* **Record excerpts**
┄┄┄┄┄┄┄┄┄┄

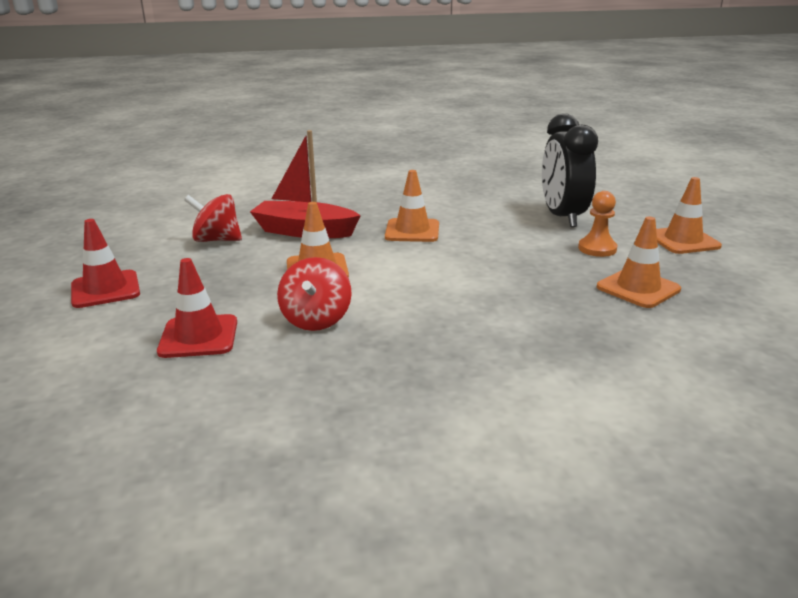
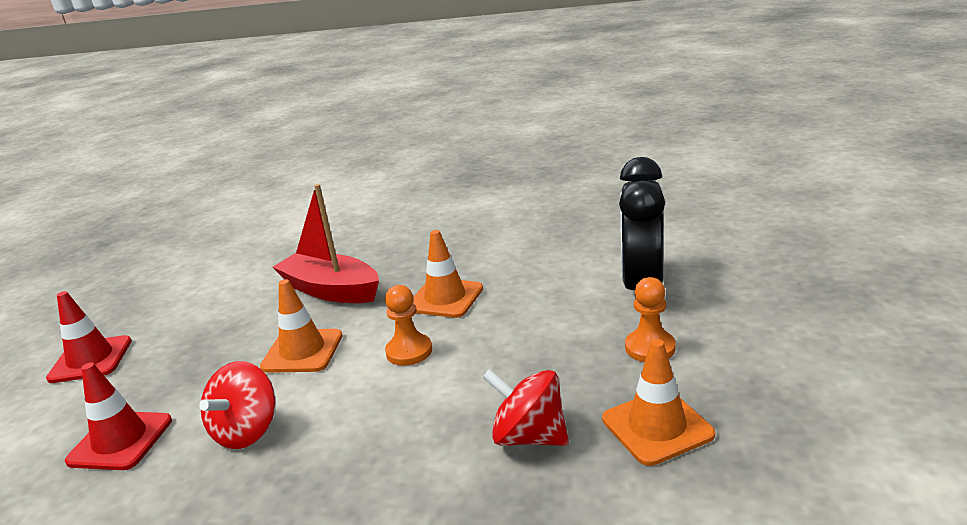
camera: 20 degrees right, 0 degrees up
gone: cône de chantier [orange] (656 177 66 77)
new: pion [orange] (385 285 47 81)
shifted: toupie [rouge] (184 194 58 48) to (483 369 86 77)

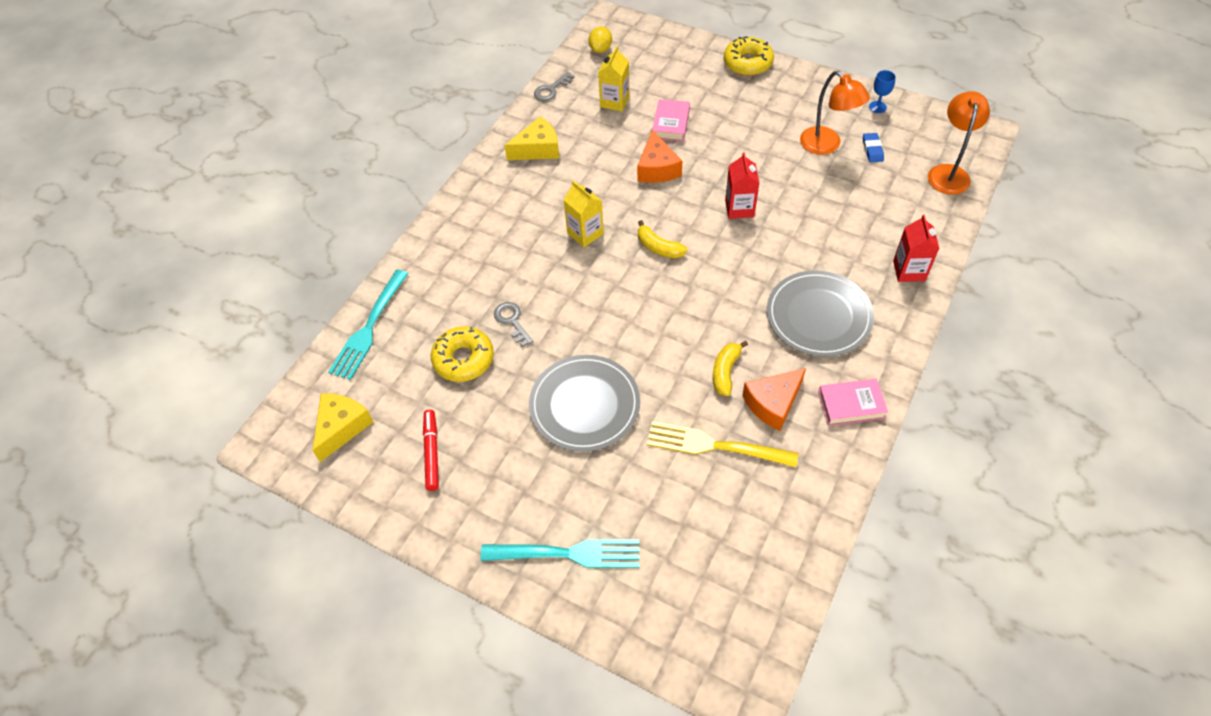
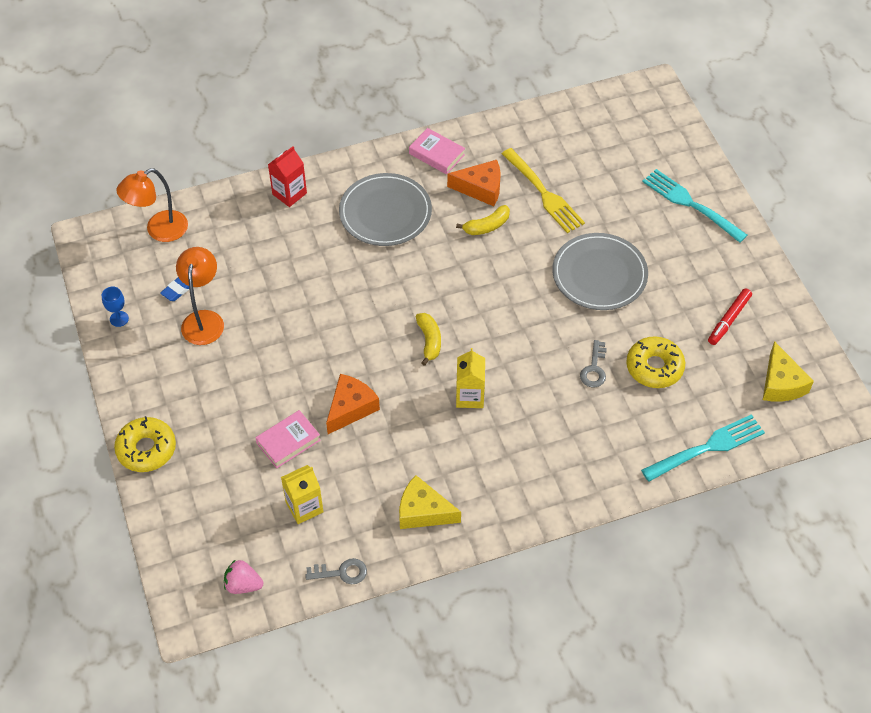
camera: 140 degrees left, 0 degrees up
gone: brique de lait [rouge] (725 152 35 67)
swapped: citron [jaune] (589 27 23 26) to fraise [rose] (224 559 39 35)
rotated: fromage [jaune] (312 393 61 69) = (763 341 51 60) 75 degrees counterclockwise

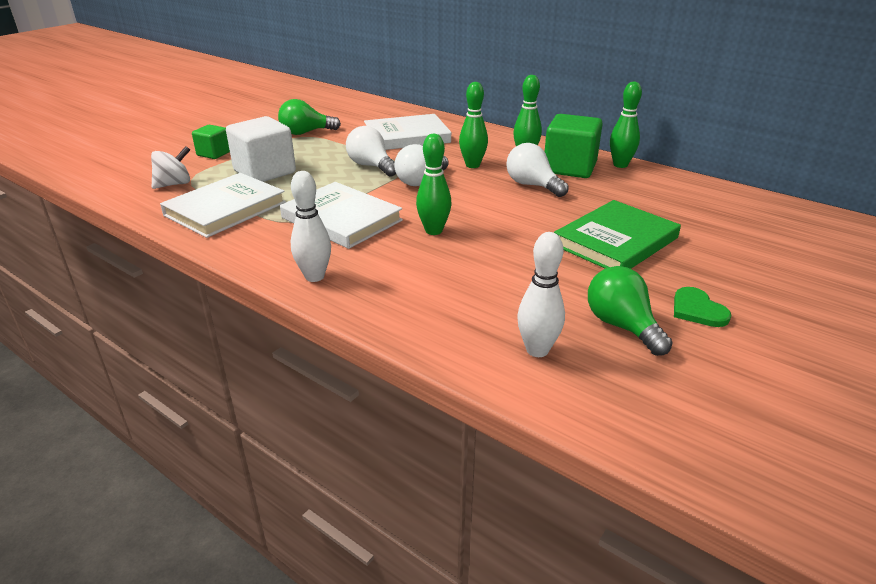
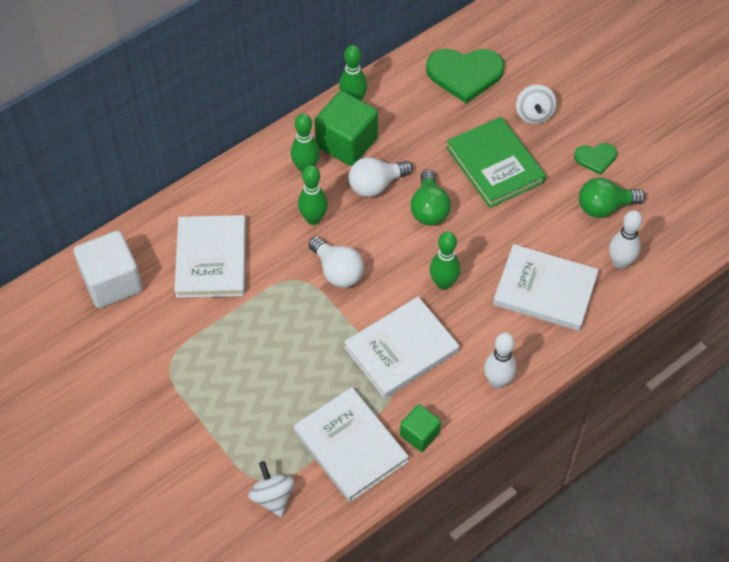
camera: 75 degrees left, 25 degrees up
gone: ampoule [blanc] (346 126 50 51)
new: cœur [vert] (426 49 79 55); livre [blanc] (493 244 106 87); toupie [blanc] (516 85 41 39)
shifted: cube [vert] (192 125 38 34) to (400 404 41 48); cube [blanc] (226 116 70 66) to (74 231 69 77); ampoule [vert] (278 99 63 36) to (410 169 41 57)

┄┄┄┄┄┄┄┄┄┄

Each record is to be written out exactly. No picture goes in.

camera: 20 degrees right, 0 degrees up
gone: cône de chantier [orange] (656 177 66 77)
new: pion [orange] (385 285 47 81)
shifted: toupie [rouge] (184 194 58 48) to (483 369 86 77)

camera: 140 degrees left, 0 degrees up
gone: brique de lait [rouge] (725 152 35 67)
swapped: citron [jaune] (589 27 23 26) to fraise [rose] (224 559 39 35)
rotated: fromage [jaune] (312 393 61 69) = (763 341 51 60) 75 degrees counterclockwise

camera: 75 degrees left, 25 degrees up
gone: ampoule [blanc] (346 126 50 51)
new: cœur [vert] (426 49 79 55); livre [blanc] (493 244 106 87); toupie [blanc] (516 85 41 39)
shifted: cube [vert] (192 125 38 34) to (400 404 41 48); cube [blanc] (226 116 70 66) to (74 231 69 77); ampoule [vert] (278 99 63 36) to (410 169 41 57)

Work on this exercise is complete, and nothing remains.